● Exercise:
Convert the data into a JSON list of strings, with each line as its own string and no strings for blank lines. Leave out the picture lines.

● Records from a data collection:
--- START ---

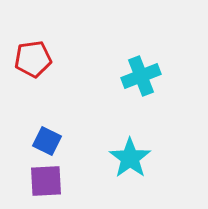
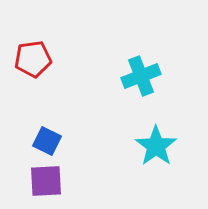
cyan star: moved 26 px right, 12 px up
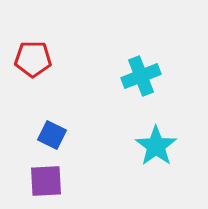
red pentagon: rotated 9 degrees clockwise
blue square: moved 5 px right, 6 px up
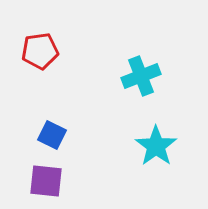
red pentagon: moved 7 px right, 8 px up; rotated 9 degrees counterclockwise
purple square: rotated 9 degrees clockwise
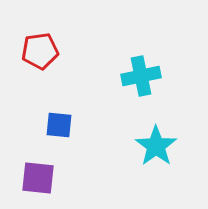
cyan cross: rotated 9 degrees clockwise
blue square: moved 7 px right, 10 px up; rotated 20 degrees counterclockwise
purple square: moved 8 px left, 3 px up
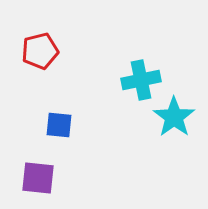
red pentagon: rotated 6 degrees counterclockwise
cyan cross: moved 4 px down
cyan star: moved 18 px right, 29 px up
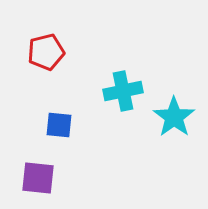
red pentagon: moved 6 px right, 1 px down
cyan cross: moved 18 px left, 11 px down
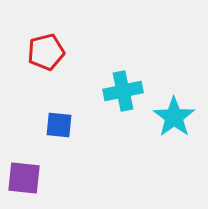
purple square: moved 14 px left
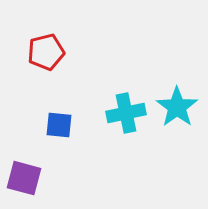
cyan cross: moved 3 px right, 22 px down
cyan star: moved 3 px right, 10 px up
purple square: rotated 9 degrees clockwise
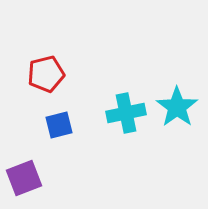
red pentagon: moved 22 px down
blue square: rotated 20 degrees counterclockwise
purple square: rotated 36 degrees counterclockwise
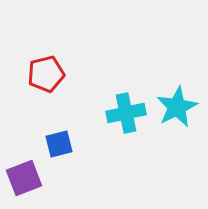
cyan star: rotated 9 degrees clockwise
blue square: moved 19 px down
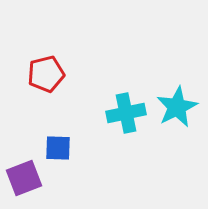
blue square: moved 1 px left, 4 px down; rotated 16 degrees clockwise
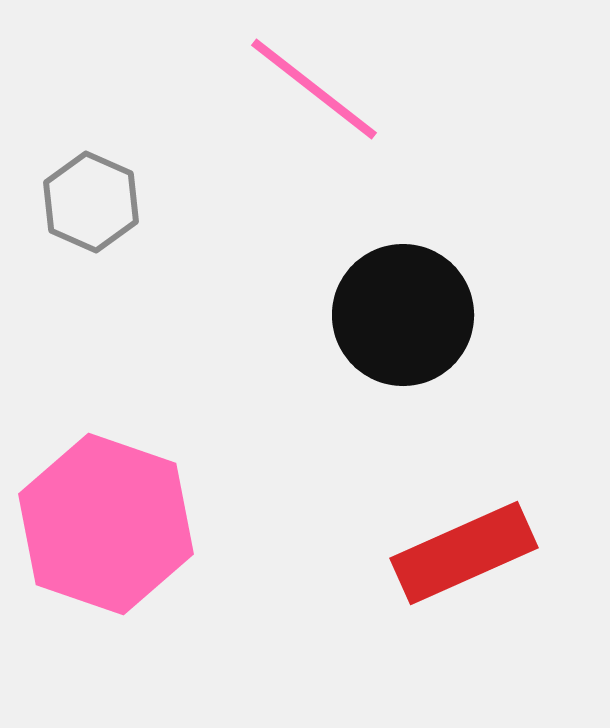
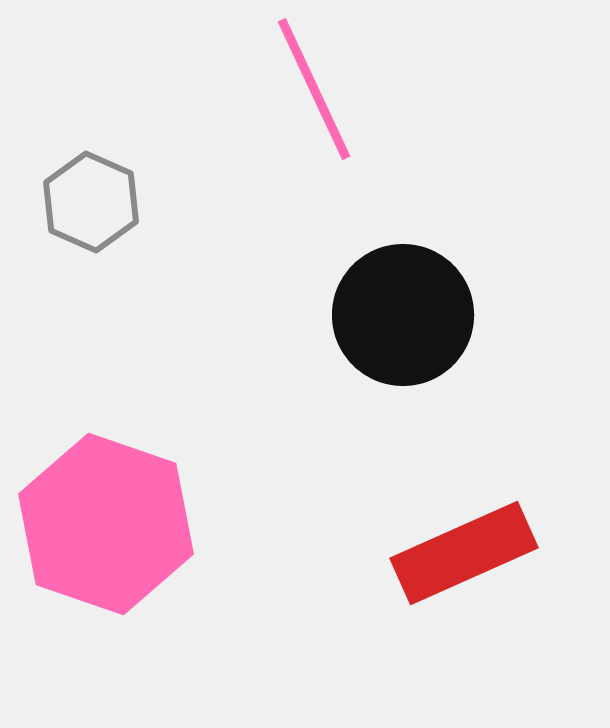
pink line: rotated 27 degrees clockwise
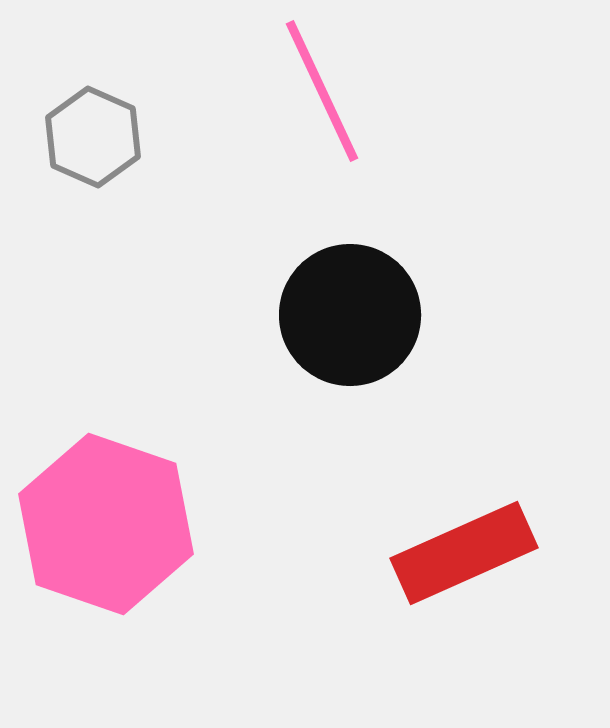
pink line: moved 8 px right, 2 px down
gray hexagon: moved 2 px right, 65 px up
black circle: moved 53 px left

--- END ---

● Final result:
[
  "cyan star: moved 26 px right, 12 px up",
  "red pentagon: rotated 9 degrees clockwise",
  "blue square: moved 5 px right, 6 px up",
  "red pentagon: moved 7 px right, 8 px up; rotated 9 degrees counterclockwise",
  "purple square: rotated 9 degrees clockwise",
  "cyan cross: rotated 9 degrees clockwise",
  "blue square: moved 7 px right, 10 px up; rotated 20 degrees counterclockwise",
  "purple square: moved 8 px left, 3 px up",
  "red pentagon: rotated 6 degrees counterclockwise",
  "cyan cross: moved 4 px down",
  "cyan star: moved 18 px right, 29 px up",
  "red pentagon: moved 6 px right, 1 px down",
  "cyan cross: moved 18 px left, 11 px down",
  "purple square: moved 14 px left",
  "cyan cross: moved 3 px right, 22 px down",
  "cyan star: moved 3 px right, 10 px up",
  "purple square: rotated 9 degrees clockwise",
  "red pentagon: moved 22 px down",
  "blue square: rotated 20 degrees counterclockwise",
  "purple square: rotated 36 degrees counterclockwise",
  "cyan star: rotated 9 degrees clockwise",
  "blue square: moved 19 px down",
  "blue square: moved 1 px left, 4 px down; rotated 16 degrees clockwise",
  "pink line: rotated 27 degrees clockwise",
  "pink line: moved 8 px right, 2 px down",
  "gray hexagon: moved 2 px right, 65 px up",
  "black circle: moved 53 px left"
]